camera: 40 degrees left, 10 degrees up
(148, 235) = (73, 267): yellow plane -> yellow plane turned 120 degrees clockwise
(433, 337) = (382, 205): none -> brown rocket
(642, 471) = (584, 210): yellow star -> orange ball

---

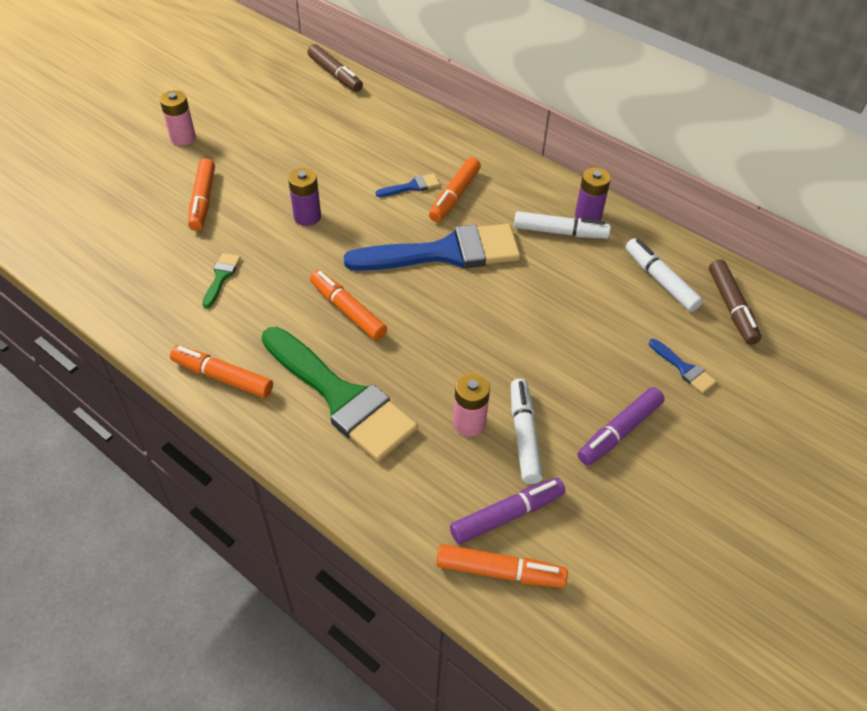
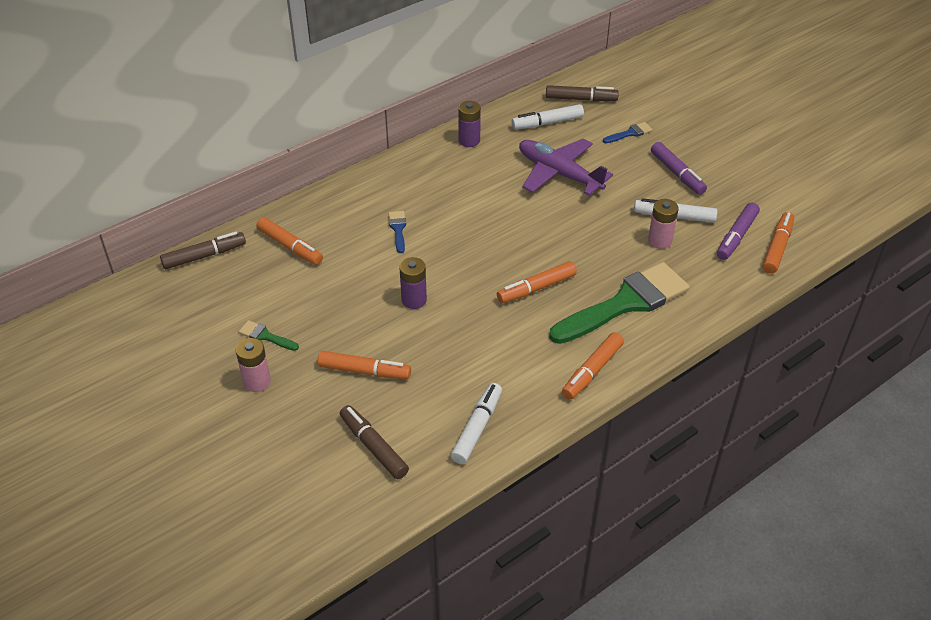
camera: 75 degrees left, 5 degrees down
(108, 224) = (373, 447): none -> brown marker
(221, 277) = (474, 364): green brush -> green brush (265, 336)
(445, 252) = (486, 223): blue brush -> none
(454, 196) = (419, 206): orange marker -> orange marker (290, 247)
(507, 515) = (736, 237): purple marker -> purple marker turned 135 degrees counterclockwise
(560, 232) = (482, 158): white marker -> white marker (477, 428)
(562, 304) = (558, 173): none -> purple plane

...

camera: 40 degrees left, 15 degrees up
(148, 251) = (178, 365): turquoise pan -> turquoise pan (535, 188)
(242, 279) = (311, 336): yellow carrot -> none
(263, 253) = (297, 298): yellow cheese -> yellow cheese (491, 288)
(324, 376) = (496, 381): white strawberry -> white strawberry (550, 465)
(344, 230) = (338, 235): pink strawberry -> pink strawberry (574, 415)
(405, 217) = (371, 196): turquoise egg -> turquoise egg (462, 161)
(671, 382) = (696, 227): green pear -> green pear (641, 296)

### Task statement
Out of the entries above, write out only the lines between the line holding "(507, 515) = (736, 237): purple" and the line holding "(562, 304) = (558, 173): none -> purple plane", inclusive, each exactly as given.

### Exercise solution
(507, 515) = (736, 237): purple marker -> purple marker turned 135 degrees counterclockwise
(560, 232) = (482, 158): white marker -> white marker (477, 428)
(562, 304) = (558, 173): none -> purple plane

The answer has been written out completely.